## TASK TO COMPLETE
Wherever a line below holds the word "orange", copy that line.

Scene difference descriptions
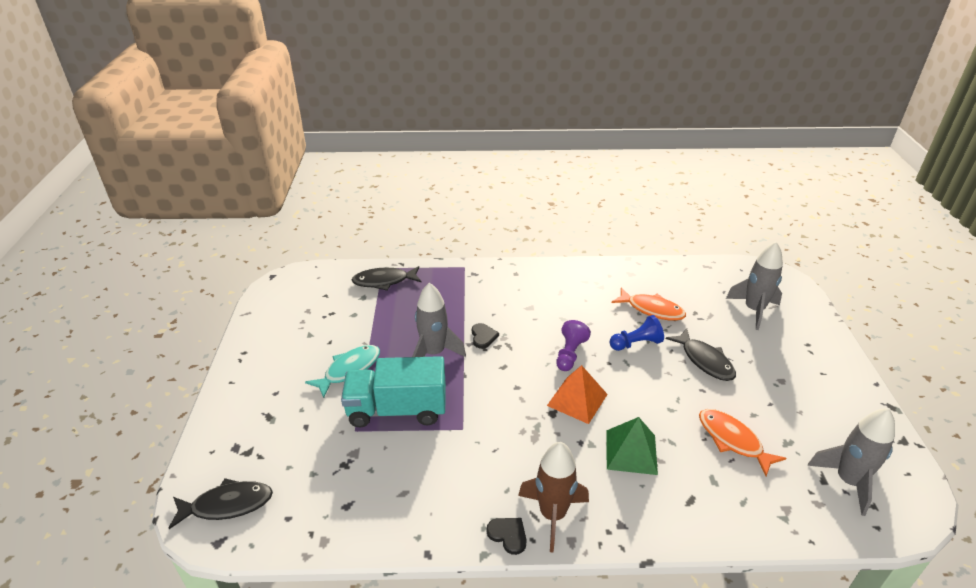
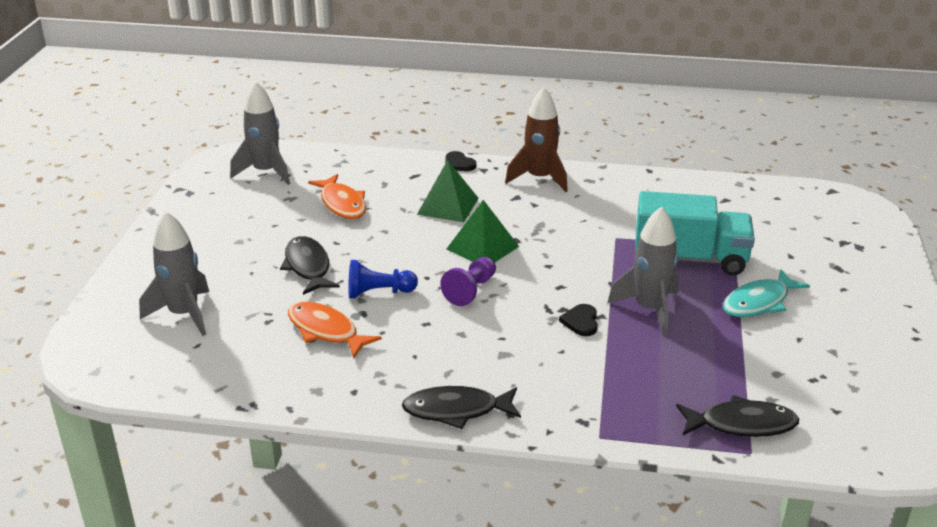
camera: 170 degrees left, 5 degrees down
(227, 505) = (839, 209): black fish -> black fish (456, 410)
(508, 535) = (581, 172): black heart -> black heart (458, 164)
(577, 400) = (483, 247): orange pyramid -> green pyramid

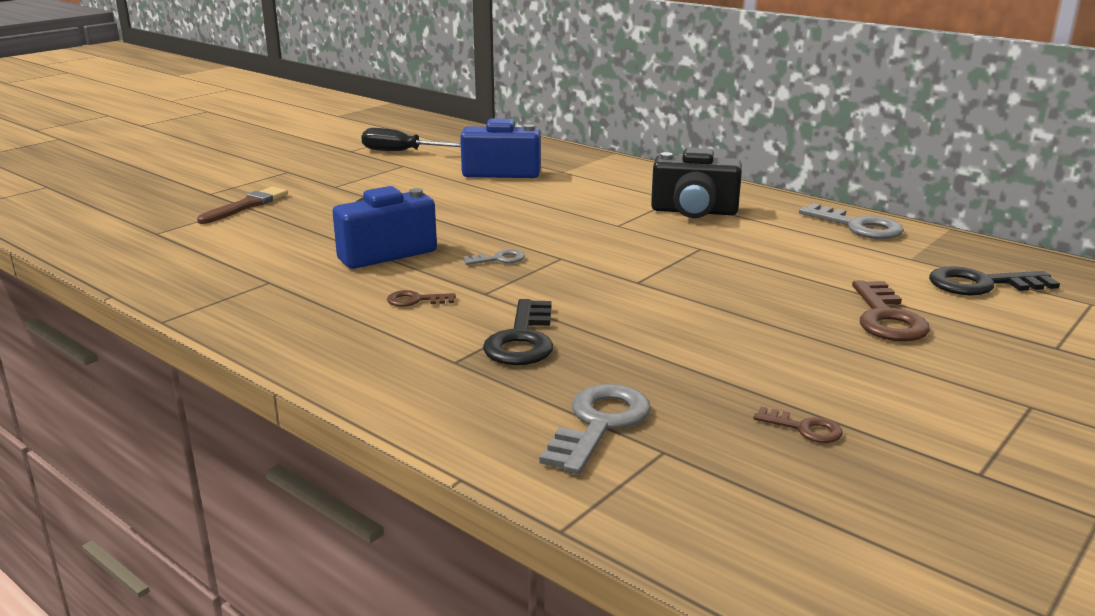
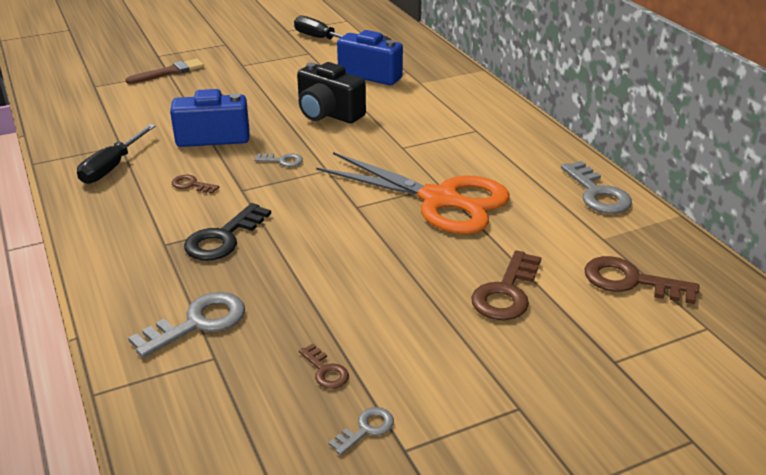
camera: 25 degrees right, 10 degrees up
(285, 304) = (112, 167): none -> black screwdriver
(694, 211) = (477, 147): black camera -> black camera (328, 114)
(718, 259) = (440, 200): none -> orange scissors
(918, 467) = (366, 429): none -> grey key
(981, 284) = (631, 281): black key -> brown key

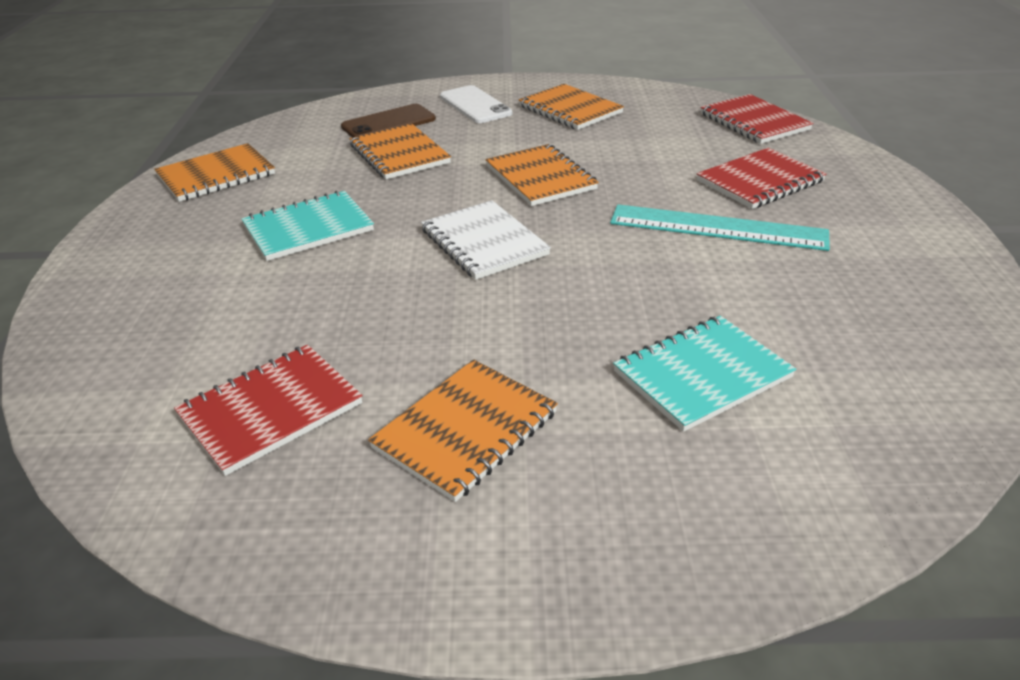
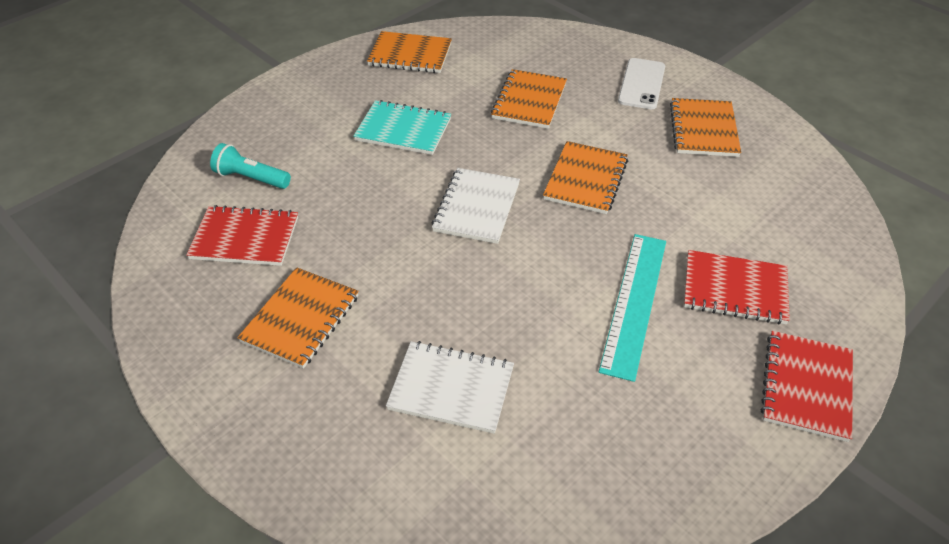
camera: 45 degrees right, 10 degrees up
(184, 357) = (251, 178): none -> turquoise flashlight
(389, 123) = (561, 67): brown phone -> none
(466, 430) = (301, 319): orange notebook -> orange notebook turned 60 degrees counterclockwise
(702, 375) = (451, 389): turquoise notebook -> white notebook
(717, 227) = (634, 303): turquoise ruler -> turquoise ruler turned 45 degrees clockwise
(754, 122) = (834, 234): red notebook -> red notebook (806, 387)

## EXERCISE RESPONSE
(577, 400) = (483, 247): orange pyramid -> green pyramid
(718, 259) = (440, 200): none -> orange scissors
(466, 430) = (301, 319): orange notebook -> orange notebook turned 60 degrees counterclockwise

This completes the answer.